WHAT THIS TASK INVOLVES =>
Count the lines in the entries below that contain the string "kern", and give only that number.

---- PROVIDED INFORMATION

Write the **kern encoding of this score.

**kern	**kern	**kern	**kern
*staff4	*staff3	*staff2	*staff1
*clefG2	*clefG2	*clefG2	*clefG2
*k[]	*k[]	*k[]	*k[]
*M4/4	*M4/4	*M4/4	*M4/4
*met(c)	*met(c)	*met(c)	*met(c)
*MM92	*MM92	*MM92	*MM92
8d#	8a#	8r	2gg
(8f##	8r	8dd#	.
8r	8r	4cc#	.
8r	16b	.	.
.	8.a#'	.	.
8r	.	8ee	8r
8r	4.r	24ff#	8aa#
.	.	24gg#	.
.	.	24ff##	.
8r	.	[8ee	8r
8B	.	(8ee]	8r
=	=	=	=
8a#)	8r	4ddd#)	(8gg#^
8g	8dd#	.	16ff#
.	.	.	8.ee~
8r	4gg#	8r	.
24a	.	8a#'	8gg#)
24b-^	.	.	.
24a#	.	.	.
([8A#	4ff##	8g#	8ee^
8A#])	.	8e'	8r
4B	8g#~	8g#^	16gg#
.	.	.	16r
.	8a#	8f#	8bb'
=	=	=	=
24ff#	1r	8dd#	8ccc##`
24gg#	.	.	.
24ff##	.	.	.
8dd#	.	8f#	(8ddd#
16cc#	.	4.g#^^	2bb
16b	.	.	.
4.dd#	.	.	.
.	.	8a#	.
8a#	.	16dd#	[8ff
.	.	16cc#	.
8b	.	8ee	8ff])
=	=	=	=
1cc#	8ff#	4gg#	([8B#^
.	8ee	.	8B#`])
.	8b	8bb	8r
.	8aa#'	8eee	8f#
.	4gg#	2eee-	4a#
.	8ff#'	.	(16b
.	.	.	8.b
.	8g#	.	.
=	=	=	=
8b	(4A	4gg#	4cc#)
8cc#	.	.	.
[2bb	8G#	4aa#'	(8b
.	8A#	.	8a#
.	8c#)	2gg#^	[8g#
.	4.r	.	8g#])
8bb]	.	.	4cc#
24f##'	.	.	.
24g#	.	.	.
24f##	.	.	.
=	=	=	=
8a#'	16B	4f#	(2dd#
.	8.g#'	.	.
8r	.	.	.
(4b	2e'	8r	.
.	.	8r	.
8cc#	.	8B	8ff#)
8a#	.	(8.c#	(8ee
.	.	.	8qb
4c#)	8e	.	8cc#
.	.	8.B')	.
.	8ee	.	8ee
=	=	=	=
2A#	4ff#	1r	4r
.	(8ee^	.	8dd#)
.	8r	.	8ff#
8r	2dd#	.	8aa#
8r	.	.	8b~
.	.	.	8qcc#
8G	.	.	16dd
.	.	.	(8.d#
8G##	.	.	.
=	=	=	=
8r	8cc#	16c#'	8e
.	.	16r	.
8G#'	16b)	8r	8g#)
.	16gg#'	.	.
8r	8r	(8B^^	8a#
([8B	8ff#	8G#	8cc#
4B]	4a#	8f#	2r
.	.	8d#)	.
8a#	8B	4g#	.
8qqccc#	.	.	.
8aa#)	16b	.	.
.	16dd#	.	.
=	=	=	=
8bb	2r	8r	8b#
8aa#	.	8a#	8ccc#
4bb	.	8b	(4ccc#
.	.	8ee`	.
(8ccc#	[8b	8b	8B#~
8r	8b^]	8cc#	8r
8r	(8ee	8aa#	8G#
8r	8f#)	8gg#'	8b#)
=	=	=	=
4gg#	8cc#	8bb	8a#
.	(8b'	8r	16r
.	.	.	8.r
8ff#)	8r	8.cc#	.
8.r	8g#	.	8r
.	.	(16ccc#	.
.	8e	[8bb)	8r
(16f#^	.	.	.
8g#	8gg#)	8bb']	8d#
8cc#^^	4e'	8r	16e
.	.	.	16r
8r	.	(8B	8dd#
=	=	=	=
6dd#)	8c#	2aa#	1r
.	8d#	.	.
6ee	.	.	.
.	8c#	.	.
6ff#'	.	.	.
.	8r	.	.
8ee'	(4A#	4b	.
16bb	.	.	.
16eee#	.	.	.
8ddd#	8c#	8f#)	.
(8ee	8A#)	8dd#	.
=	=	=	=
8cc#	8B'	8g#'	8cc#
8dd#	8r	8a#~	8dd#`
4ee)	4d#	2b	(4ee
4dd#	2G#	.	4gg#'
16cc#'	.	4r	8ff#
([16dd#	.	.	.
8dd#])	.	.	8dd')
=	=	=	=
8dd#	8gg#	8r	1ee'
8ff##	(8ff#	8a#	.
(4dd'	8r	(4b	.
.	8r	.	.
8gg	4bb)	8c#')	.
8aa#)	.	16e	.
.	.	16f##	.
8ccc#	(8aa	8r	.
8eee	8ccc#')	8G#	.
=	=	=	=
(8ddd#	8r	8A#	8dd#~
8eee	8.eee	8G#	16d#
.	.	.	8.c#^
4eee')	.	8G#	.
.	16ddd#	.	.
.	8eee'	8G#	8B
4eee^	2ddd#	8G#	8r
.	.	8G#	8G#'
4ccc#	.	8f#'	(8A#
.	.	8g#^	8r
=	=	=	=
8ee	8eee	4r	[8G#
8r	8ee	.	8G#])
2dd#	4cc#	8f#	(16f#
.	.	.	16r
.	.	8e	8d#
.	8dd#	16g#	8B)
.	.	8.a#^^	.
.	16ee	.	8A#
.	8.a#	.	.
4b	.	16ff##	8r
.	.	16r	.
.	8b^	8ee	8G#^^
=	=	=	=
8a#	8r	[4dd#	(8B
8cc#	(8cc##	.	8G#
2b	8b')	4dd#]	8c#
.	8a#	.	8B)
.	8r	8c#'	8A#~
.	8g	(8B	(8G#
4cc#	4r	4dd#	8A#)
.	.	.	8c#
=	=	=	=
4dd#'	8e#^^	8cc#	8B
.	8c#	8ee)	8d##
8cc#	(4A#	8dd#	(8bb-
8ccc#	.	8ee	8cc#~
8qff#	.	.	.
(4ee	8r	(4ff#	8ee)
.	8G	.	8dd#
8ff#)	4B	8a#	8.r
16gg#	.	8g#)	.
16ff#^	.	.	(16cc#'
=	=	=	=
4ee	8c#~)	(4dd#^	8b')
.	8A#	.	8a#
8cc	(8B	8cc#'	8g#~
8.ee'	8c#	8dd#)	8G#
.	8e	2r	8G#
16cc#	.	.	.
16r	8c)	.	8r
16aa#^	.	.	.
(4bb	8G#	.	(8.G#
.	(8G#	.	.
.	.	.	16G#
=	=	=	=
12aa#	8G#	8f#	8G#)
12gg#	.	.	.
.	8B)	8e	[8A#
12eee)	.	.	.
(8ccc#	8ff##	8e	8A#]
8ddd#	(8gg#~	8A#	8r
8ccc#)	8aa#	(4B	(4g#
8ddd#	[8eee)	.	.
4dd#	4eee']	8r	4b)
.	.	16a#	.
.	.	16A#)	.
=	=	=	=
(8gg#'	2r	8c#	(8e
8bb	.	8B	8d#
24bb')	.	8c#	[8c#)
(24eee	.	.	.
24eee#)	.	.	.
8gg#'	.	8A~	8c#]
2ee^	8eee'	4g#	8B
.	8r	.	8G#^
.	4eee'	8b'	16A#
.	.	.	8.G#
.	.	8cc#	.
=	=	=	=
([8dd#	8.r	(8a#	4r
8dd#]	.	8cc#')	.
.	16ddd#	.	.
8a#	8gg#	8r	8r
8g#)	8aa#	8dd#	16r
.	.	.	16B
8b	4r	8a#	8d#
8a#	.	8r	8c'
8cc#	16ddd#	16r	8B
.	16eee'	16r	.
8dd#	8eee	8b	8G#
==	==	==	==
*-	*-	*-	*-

--------

THE SOLUTION =>
2